Can you retype only the lines from the one with "camera: 130 degrees right, 10 degrees up" through the final line of the material, exactly as given?

§ **Records shown**
★ ★ ★ ★ ★ ★ ★
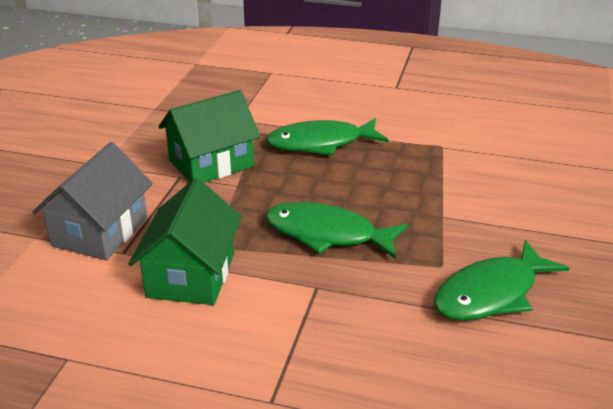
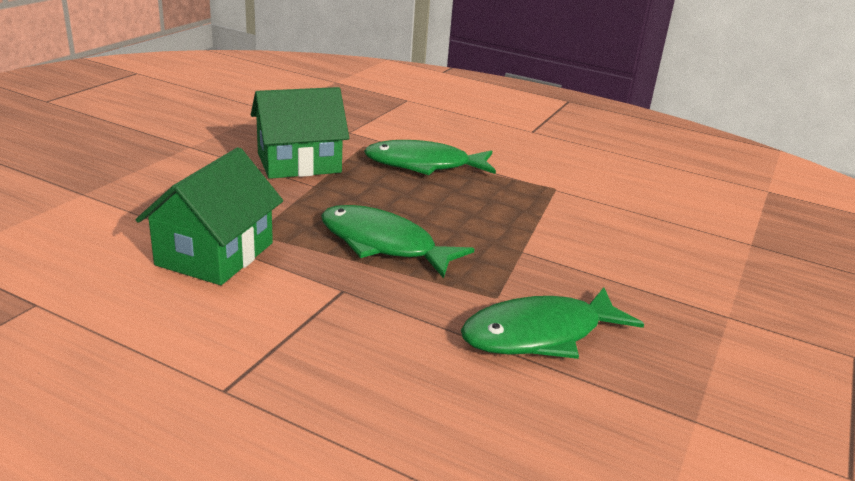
camera: 10 degrees right, 5 degrees down
(100, 231) = (148, 200): grey house -> none

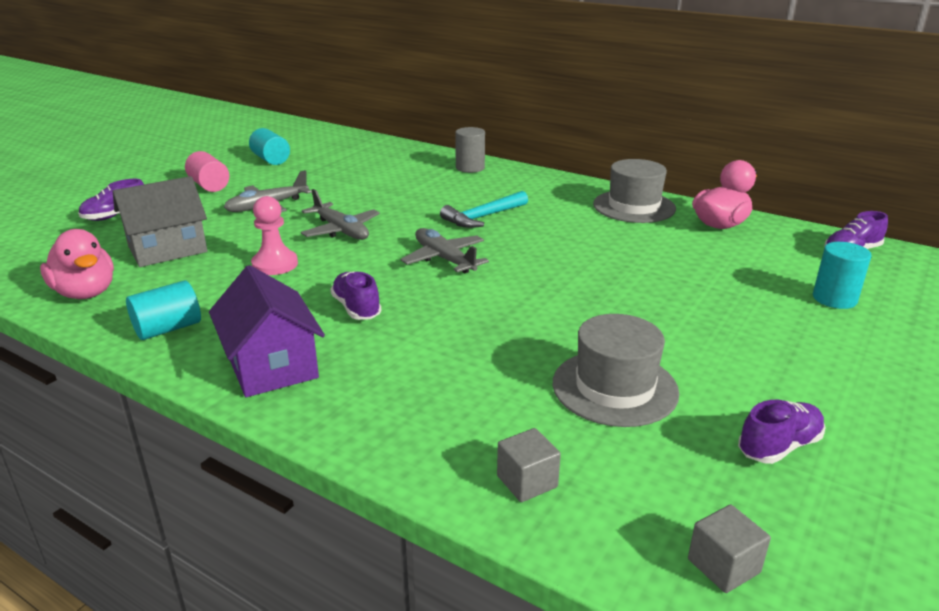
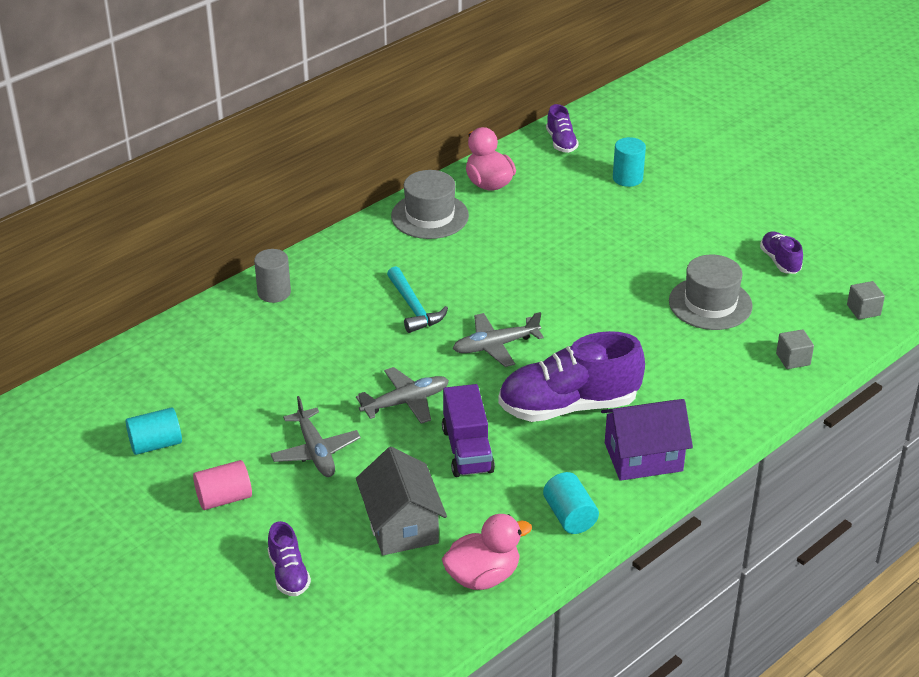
camera: 75 degrees left, 10 degrees up
(275, 264) = (467, 450): pink pawn -> purple truck
(356, 308) = (568, 406): purple shoe -> purple shoe, size x2.08

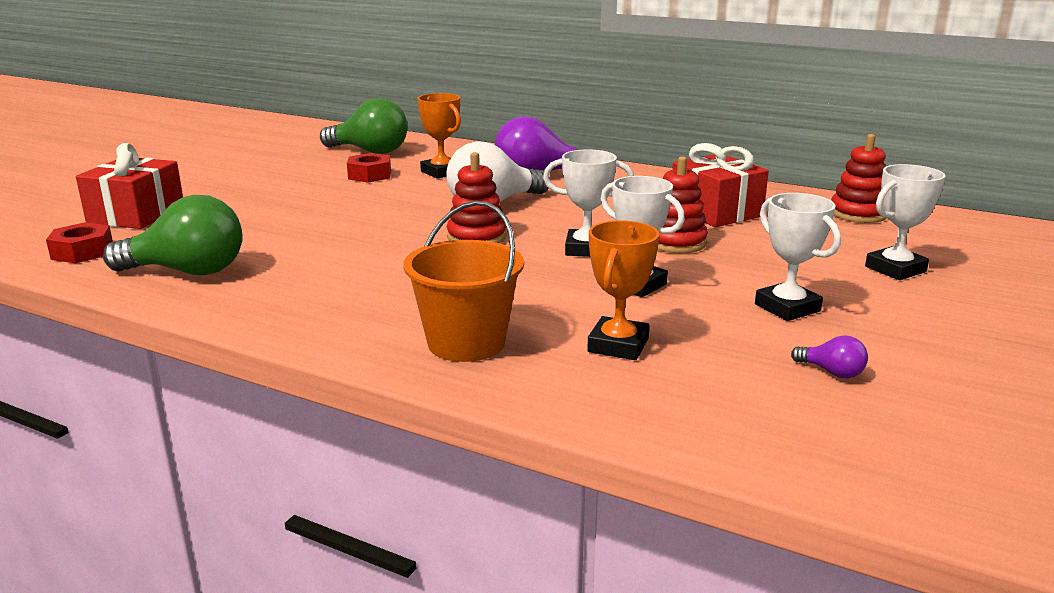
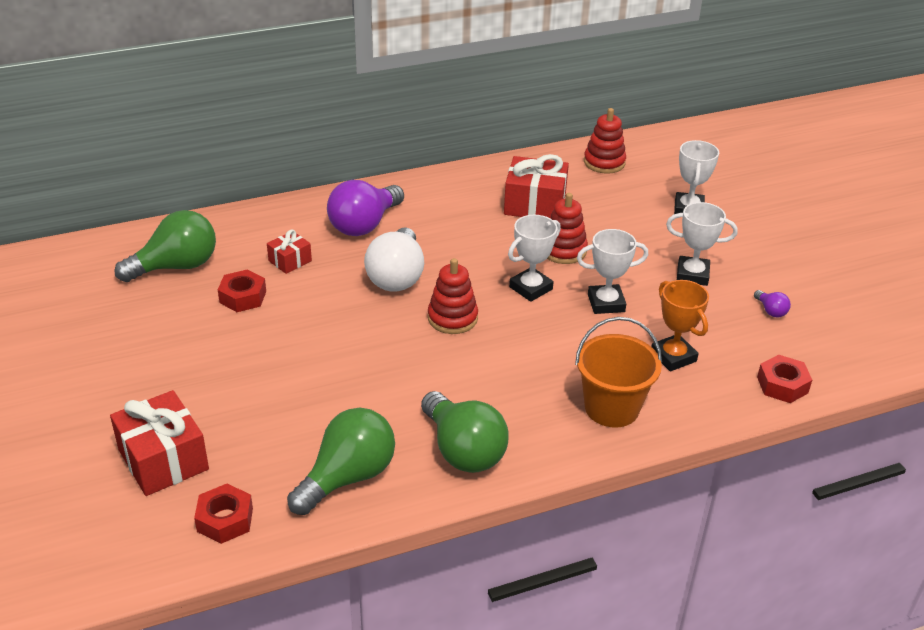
camera: 50 degrees left, 15 degrees up
(287, 300) = (463, 450): none -> green light bulb
(442, 172) = (290, 261): orange trophy -> red gift
(701, 429) = (782, 385): none -> red nut
(832, 372) = (771, 311): purple light bulb -> purple light bulb turned 75 degrees clockwise

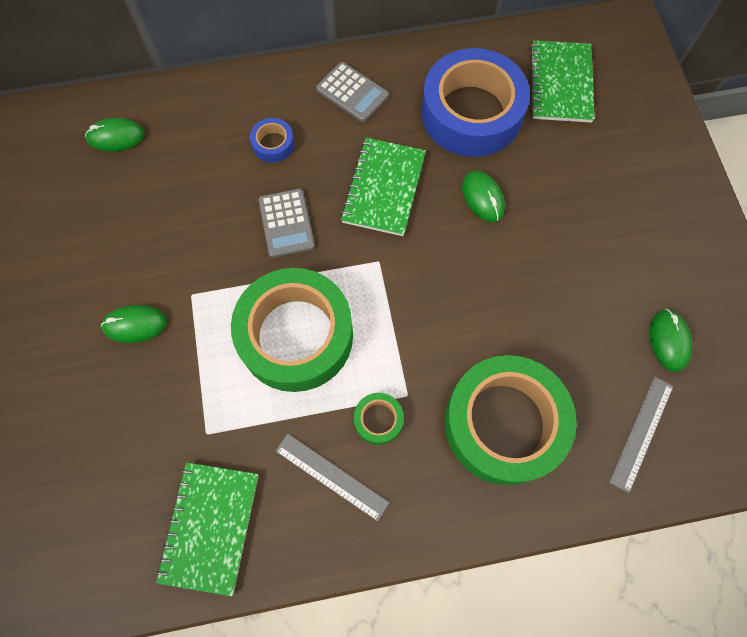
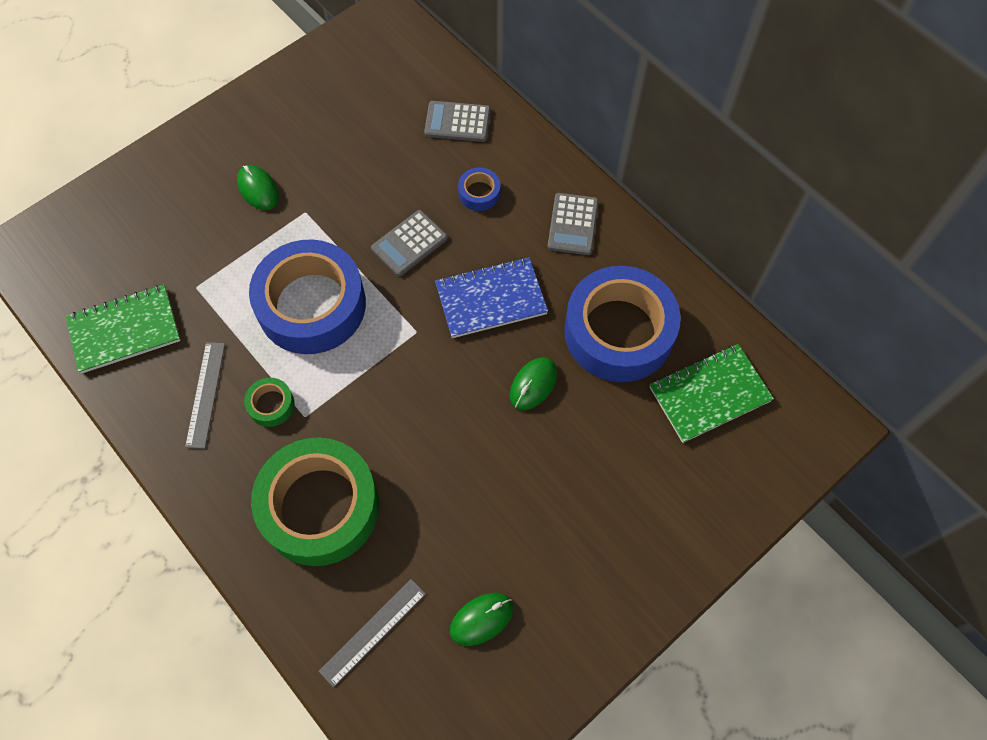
camera: 60 degrees right, 5 degrees down
(116, 137) = (412, 82): green mouse -> none
(187, 124) = (457, 122): none -> grey calculator
(296, 335) = (311, 305): green tape -> blue tape
(383, 188) = (491, 299): green notebook -> blue notebook
(641, 433) = (373, 631): grey ruler -> grey ruler turned 45 degrees counterclockwise

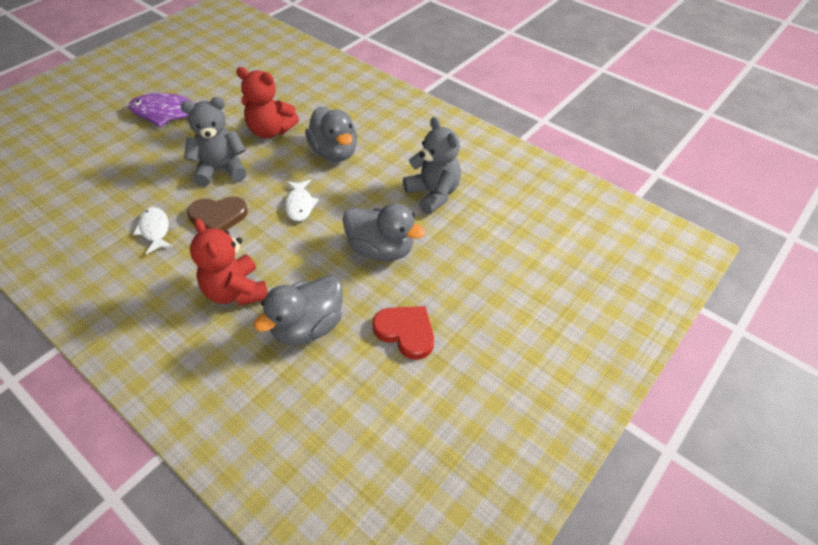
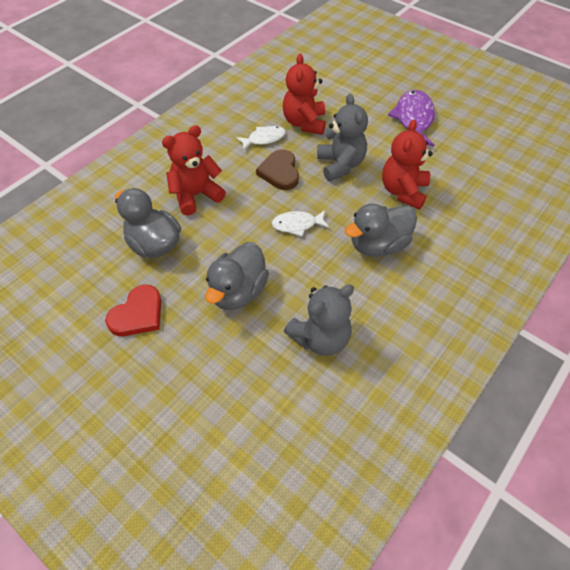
camera: 90 degrees right, 5 degrees up
(140, 194) = (304, 123): none -> red teddy bear

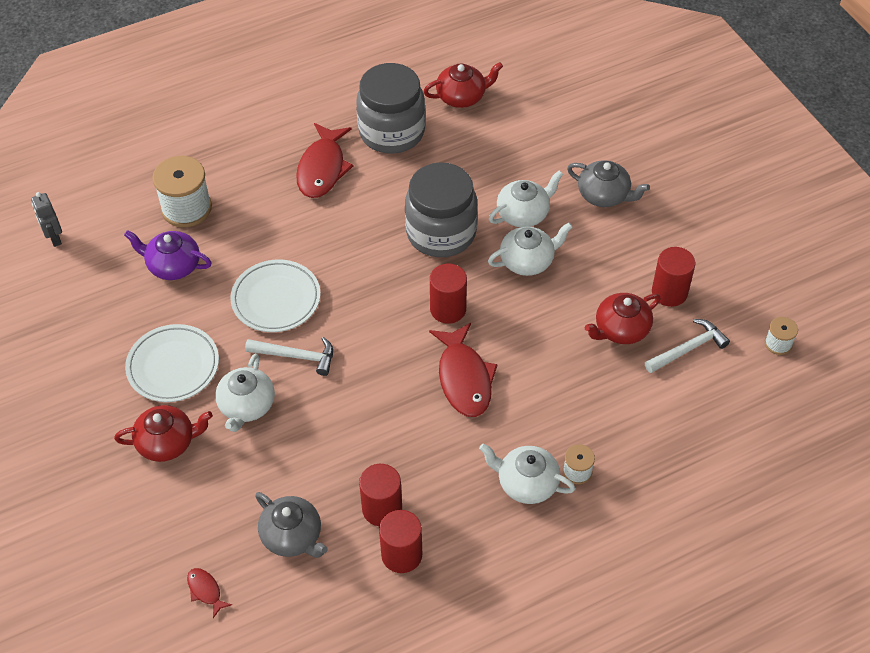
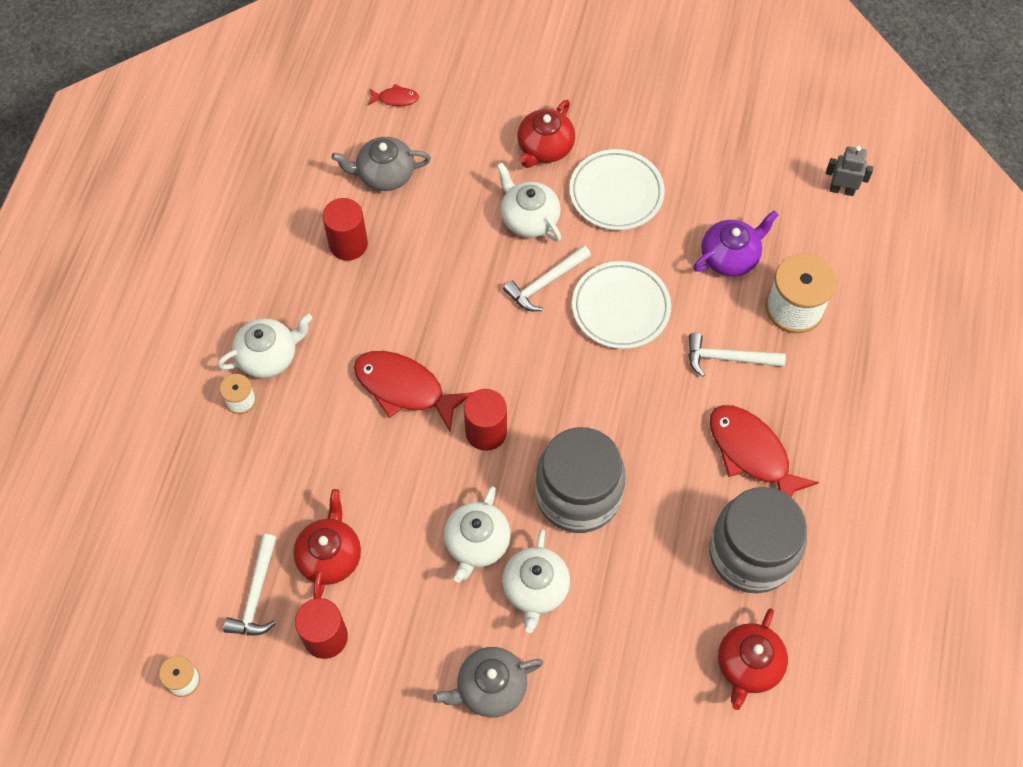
camera: 130 degrees right, 10 degrees up
(261, 219) = (728, 358): none -> white hammer
(401, 555) = (299, 230): red cylinder -> none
★ ★ ★ ★ ★ ★ ★
§ **Result for this task**
camera: 130 degrees right, 10 degrees up
(261, 219) = (728, 358): none -> white hammer
(401, 555) = (299, 230): red cylinder -> none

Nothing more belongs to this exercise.